> _Dataset entries_:

[BEGIN]

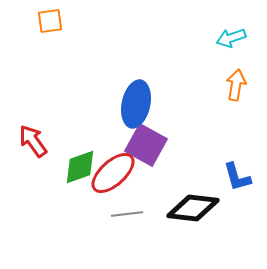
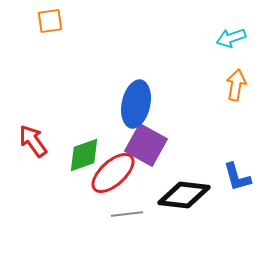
green diamond: moved 4 px right, 12 px up
black diamond: moved 9 px left, 13 px up
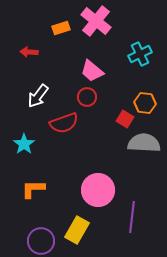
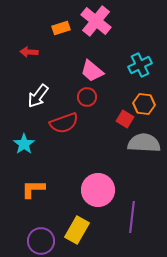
cyan cross: moved 11 px down
orange hexagon: moved 1 px left, 1 px down
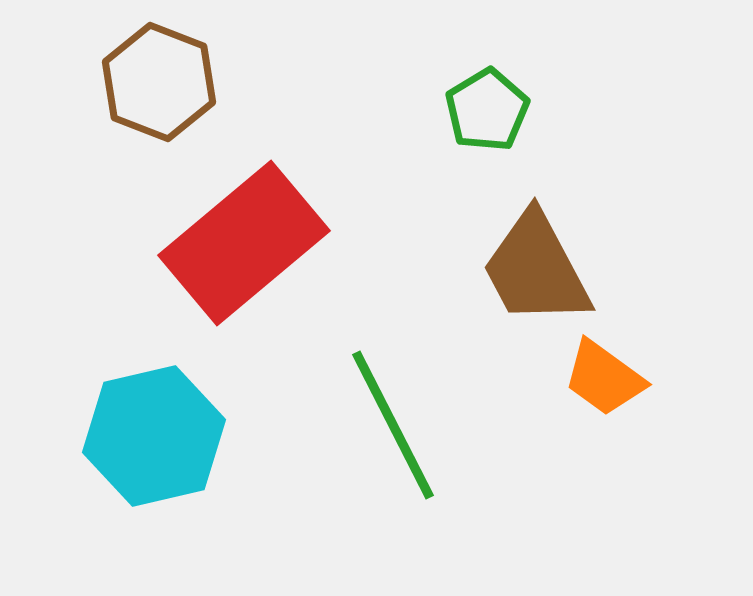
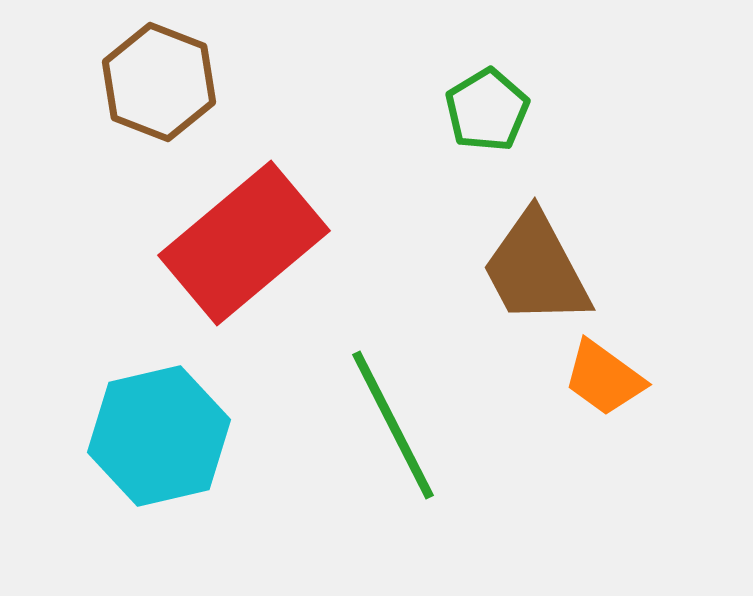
cyan hexagon: moved 5 px right
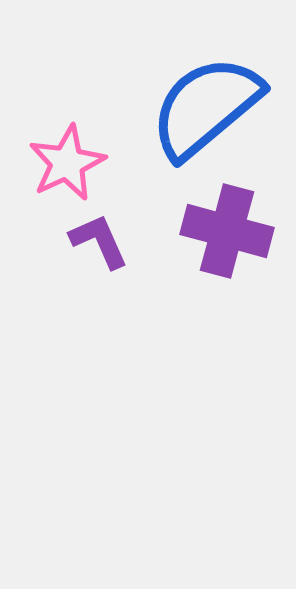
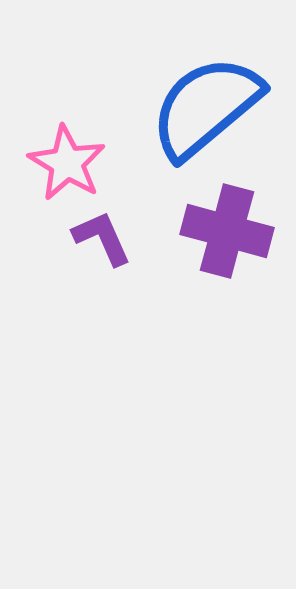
pink star: rotated 16 degrees counterclockwise
purple L-shape: moved 3 px right, 3 px up
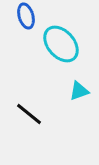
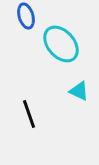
cyan triangle: rotated 45 degrees clockwise
black line: rotated 32 degrees clockwise
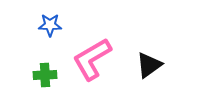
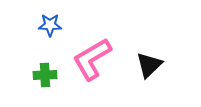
black triangle: rotated 8 degrees counterclockwise
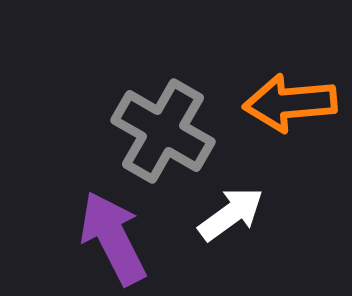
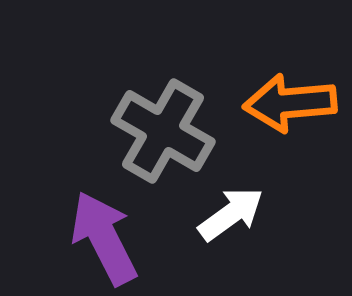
purple arrow: moved 9 px left
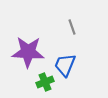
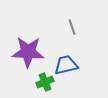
blue trapezoid: moved 1 px right; rotated 55 degrees clockwise
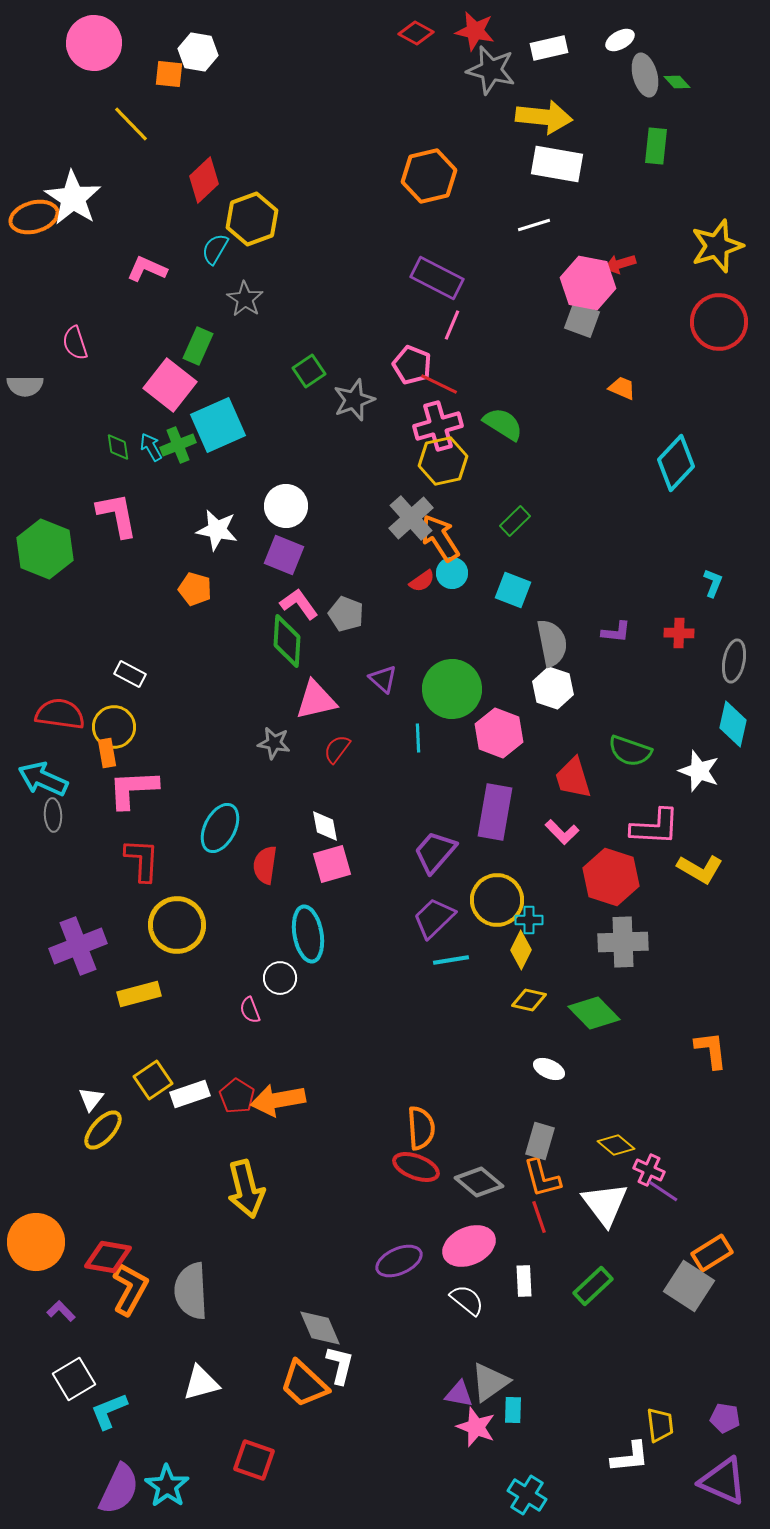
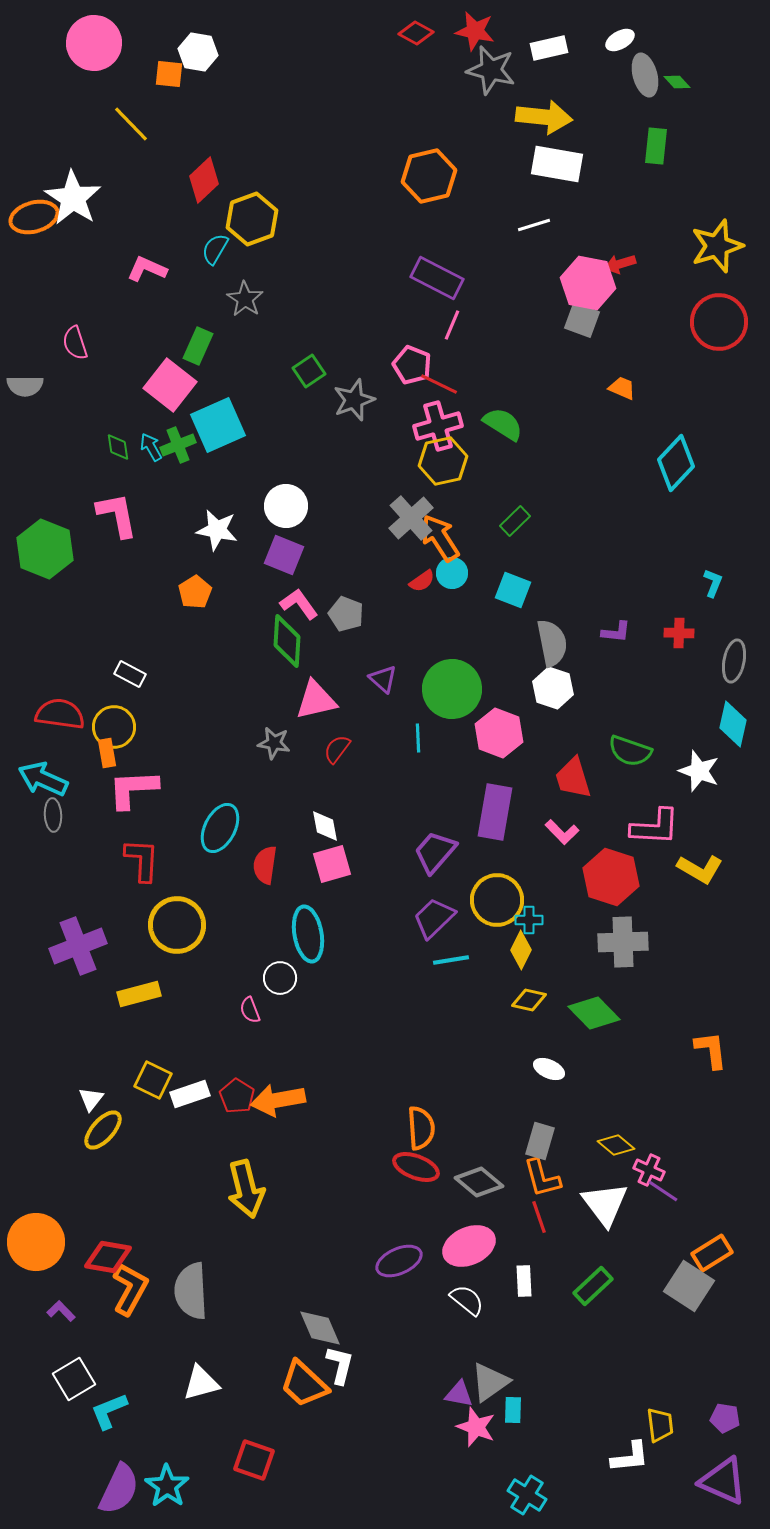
orange pentagon at (195, 589): moved 3 px down; rotated 24 degrees clockwise
yellow square at (153, 1080): rotated 30 degrees counterclockwise
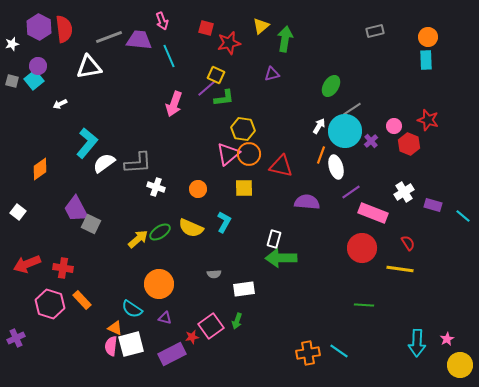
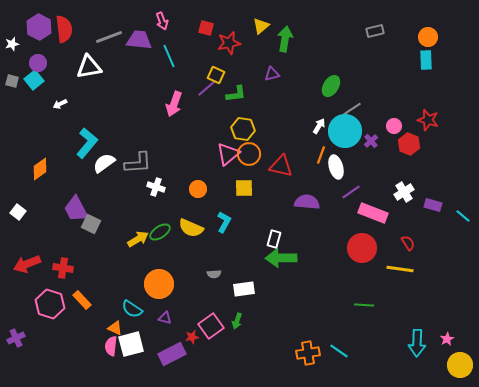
purple circle at (38, 66): moved 3 px up
green L-shape at (224, 98): moved 12 px right, 4 px up
yellow arrow at (138, 239): rotated 10 degrees clockwise
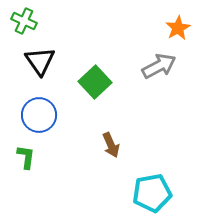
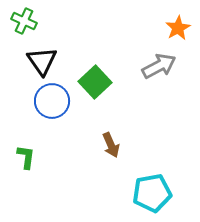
black triangle: moved 2 px right
blue circle: moved 13 px right, 14 px up
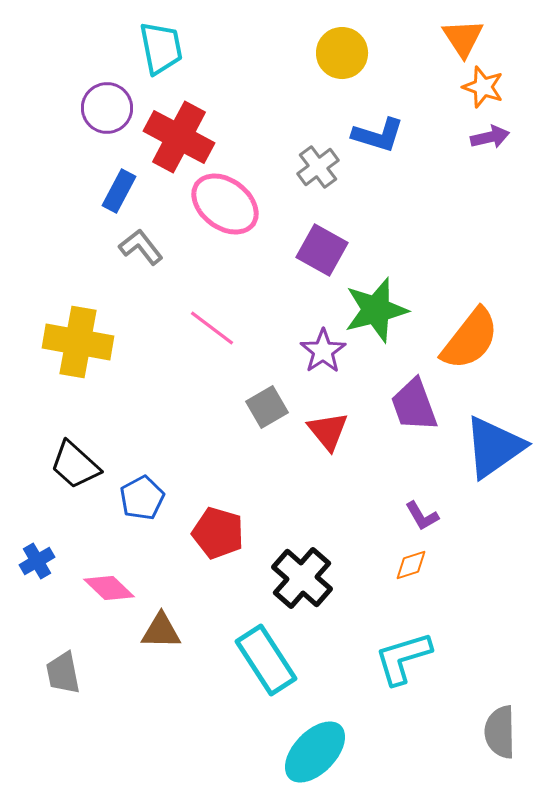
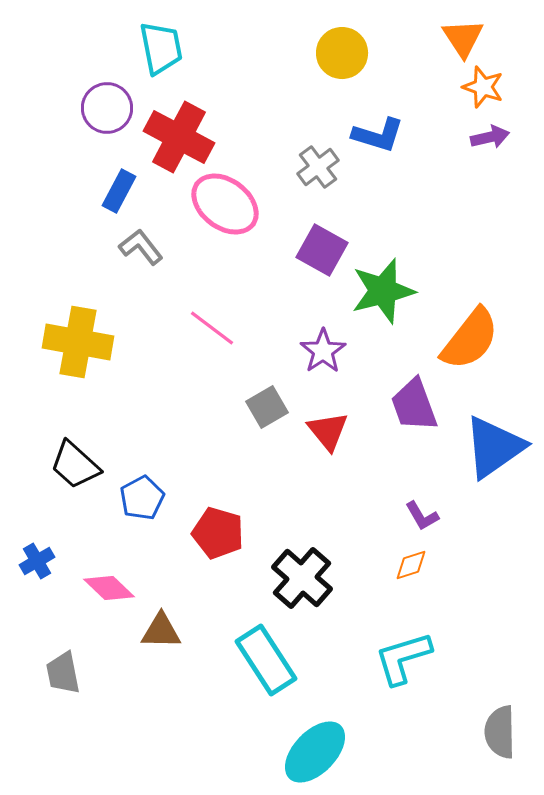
green star: moved 7 px right, 19 px up
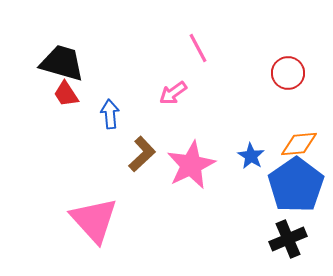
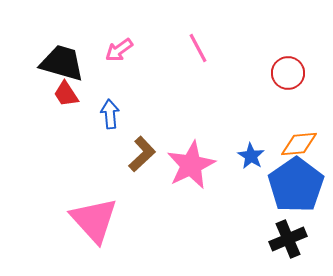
pink arrow: moved 54 px left, 43 px up
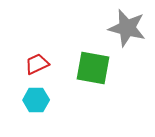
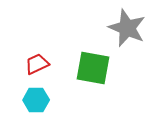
gray star: rotated 9 degrees clockwise
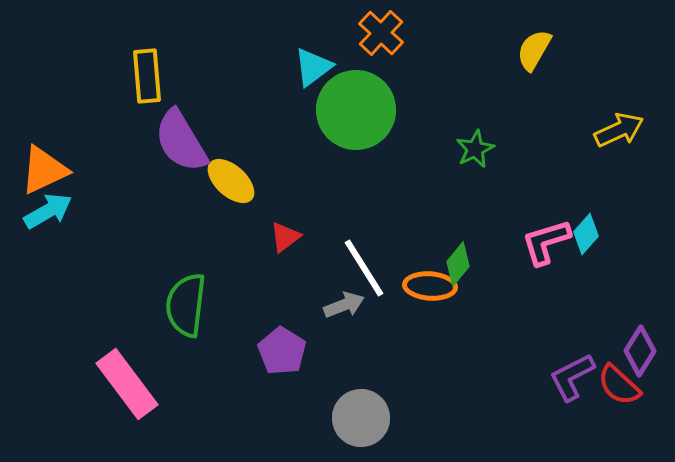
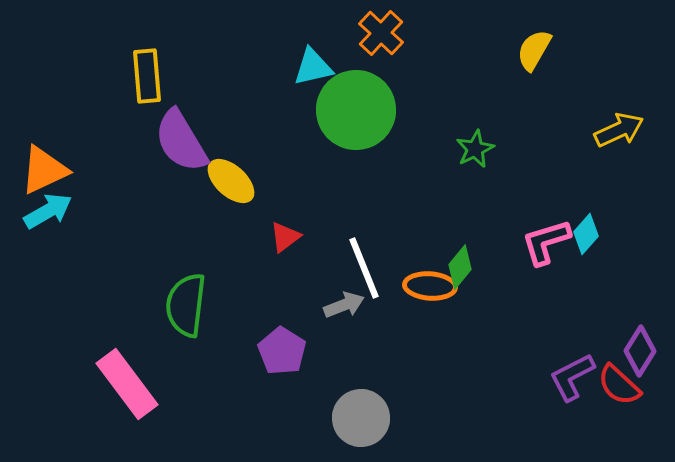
cyan triangle: rotated 24 degrees clockwise
green diamond: moved 2 px right, 3 px down
white line: rotated 10 degrees clockwise
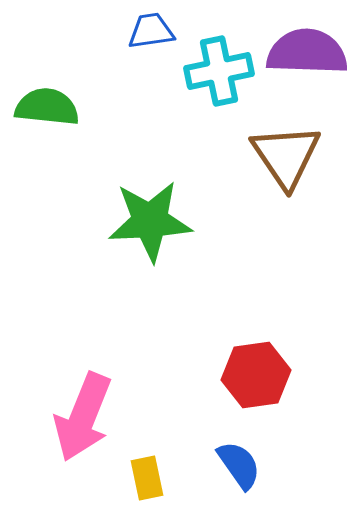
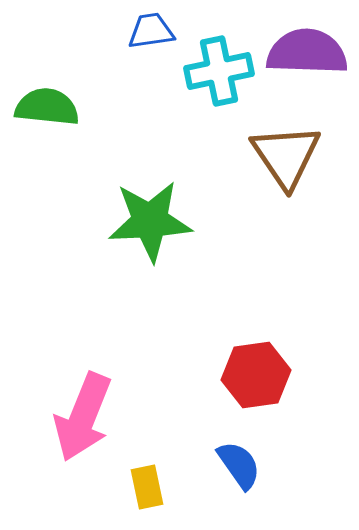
yellow rectangle: moved 9 px down
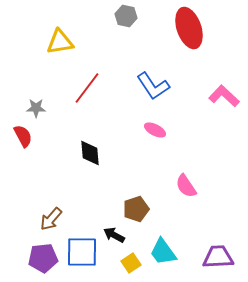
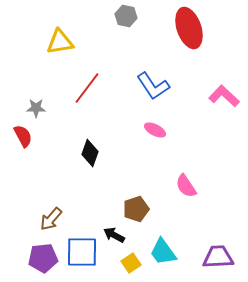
black diamond: rotated 24 degrees clockwise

[END]

> _What is required_: Retype all of the material above line for line, leaving out the pictures.

> _The response_:
green diamond: moved 4 px right, 12 px up
black diamond: moved 9 px left, 13 px up
cyan cross: moved 11 px down
orange hexagon: moved 1 px left, 1 px down
cyan hexagon: moved 5 px right
pink star: rotated 16 degrees counterclockwise
purple L-shape: moved 3 px right, 3 px up
cyan triangle: rotated 45 degrees clockwise
black line: rotated 32 degrees clockwise
black triangle: rotated 8 degrees counterclockwise
purple arrow: moved 9 px left
blue trapezoid: moved 1 px right; rotated 55 degrees clockwise
orange pentagon at (195, 589): moved 3 px down; rotated 24 degrees clockwise
yellow square at (153, 1080): rotated 30 degrees counterclockwise
purple circle at (38, 66): moved 3 px up
green L-shape at (224, 98): moved 12 px right, 4 px up
yellow arrow at (138, 239): rotated 10 degrees clockwise
black triangle: moved 2 px right
blue circle: moved 13 px right, 14 px up
green star: moved 7 px right, 19 px up
pink arrow: moved 54 px left, 43 px up
gray star: rotated 9 degrees clockwise
cyan triangle: rotated 24 degrees clockwise
green diamond: moved 2 px right, 3 px down
white line: rotated 10 degrees clockwise
yellow rectangle: moved 9 px down
black diamond: rotated 24 degrees clockwise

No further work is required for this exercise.